▶ _TASK ITEM_: Please transcribe the data exactly as shown, skipping the images.

***

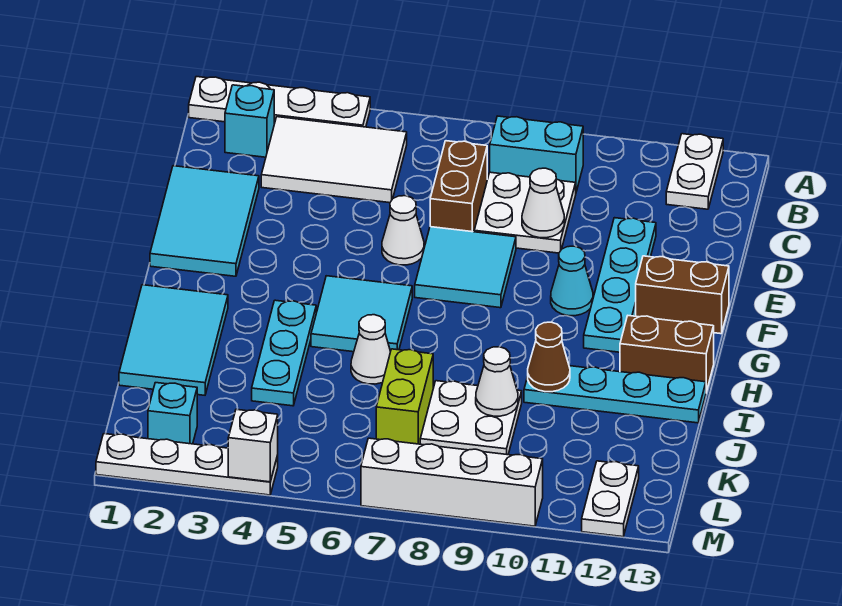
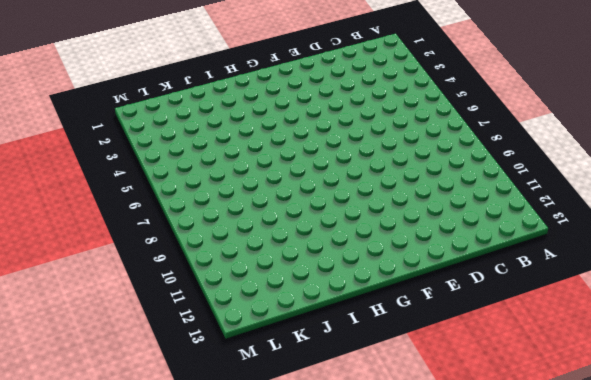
none -> white plate A1:A4 level 1
none -> white plate A12:B12 level 1
none -> cyan brick B2 level 1

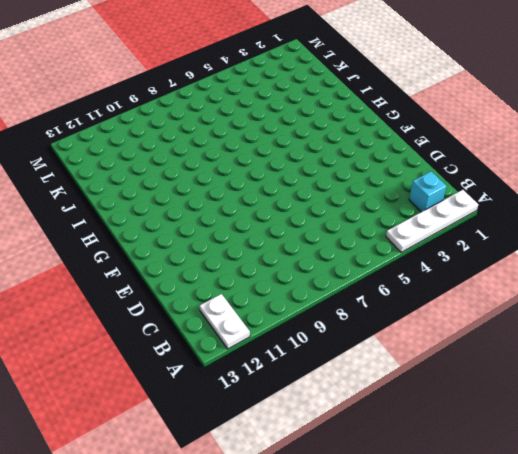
none -> white tile B3:C5 level 1
none -> cyan brick B8:B9 level 1
none -> brown brick C7:D7 level 1

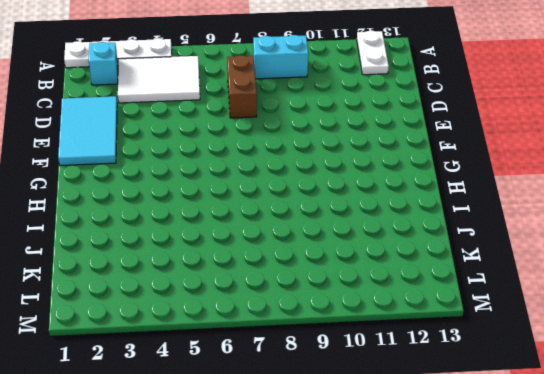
none -> white plate C8:D9 level 1
none -> cyan plate D11:G11 level 1
none -> white cone E6 level 1

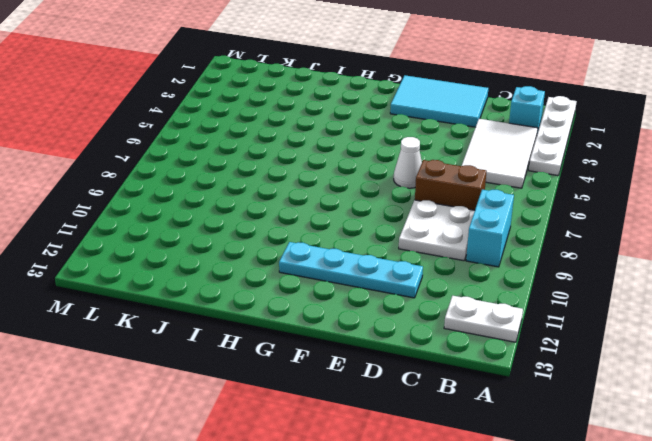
none -> cyan tile E7:F8 level 1
none -> cyan cone F10 level 1
none -> brown brick F12:F13 level 1

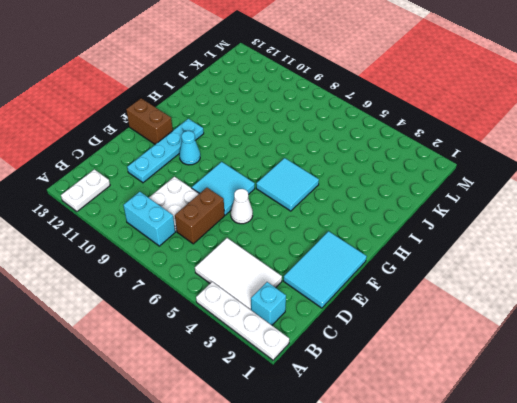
none -> cyan tile H1:J2 level 1
none -> cyan plate H4:J4 level 1
none -> brown brick H12:H13 level 1

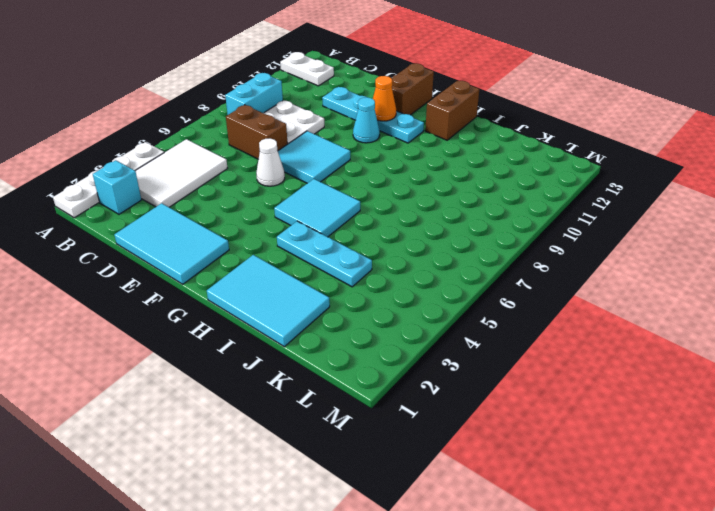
orange cone F11 level 2 -> none
none -> white cone I6 level 1
none -> cyan plate I10:I13 level 1
none -> lime brick J7:K7 level 1

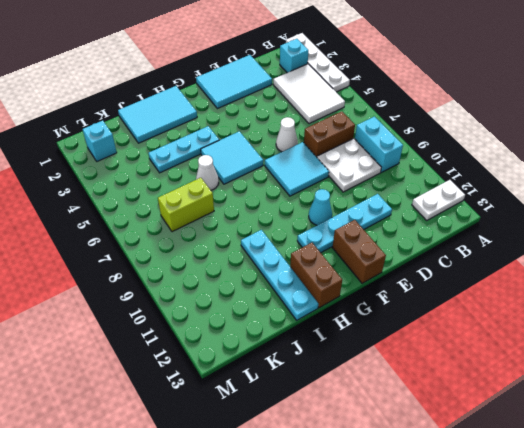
none -> white plate J8:K9 level 1
none -> white plate L12:M12 level 1
none -> white plate M1:M4 level 1

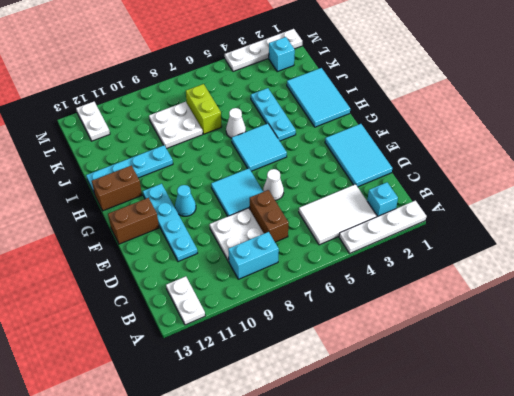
none -> white brick M7:M10 level 1
none -> white cone D9 level 2
none -> brown cone I10 level 2

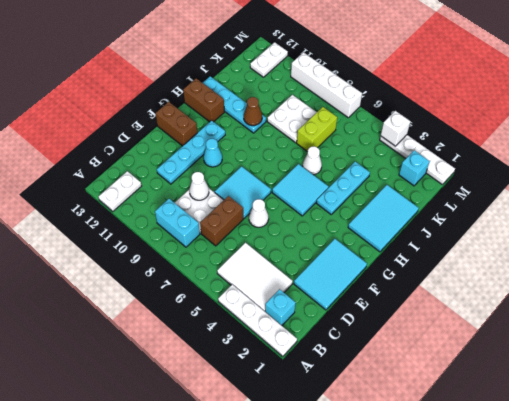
none -> white cone J9 level 2

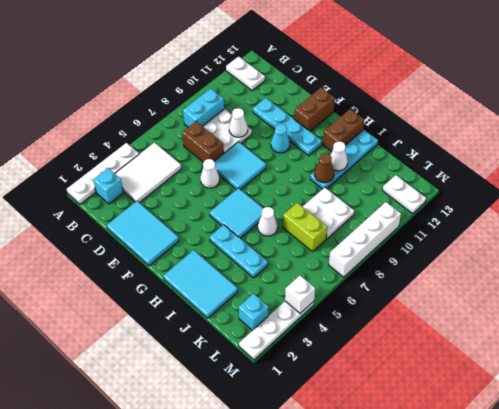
white cone I11 level 2 -> white cone J9 level 2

***

▶ _WRITTEN REPLY_:
none -> white plate A1:A4 level 1
none -> white plate A12:B12 level 1
none -> cyan brick B2 level 1

none -> white tile B3:C5 level 1
none -> cyan brick B8:B9 level 1
none -> brown brick C7:D7 level 1

none -> white plate C8:D9 level 1
none -> cyan plate D11:G11 level 1
none -> white cone E6 level 1

none -> cyan tile E7:F8 level 1
none -> cyan cone F10 level 1
none -> brown brick F12:F13 level 1

none -> cyan tile H1:J2 level 1
none -> cyan plate H4:J4 level 1
none -> brown brick H12:H13 level 1

orange cone F11 level 2 -> none
none -> white cone I6 level 1
none -> cyan plate I10:I13 level 1
none -> lime brick J7:K7 level 1

none -> white plate J8:K9 level 1
none -> white plate L12:M12 level 1
none -> white plate M1:M4 level 1

none -> white brick M7:M10 level 1
none -> white cone D9 level 2
none -> brown cone I10 level 2

none -> white cone J9 level 2

white cone I11 level 2 -> white cone J9 level 2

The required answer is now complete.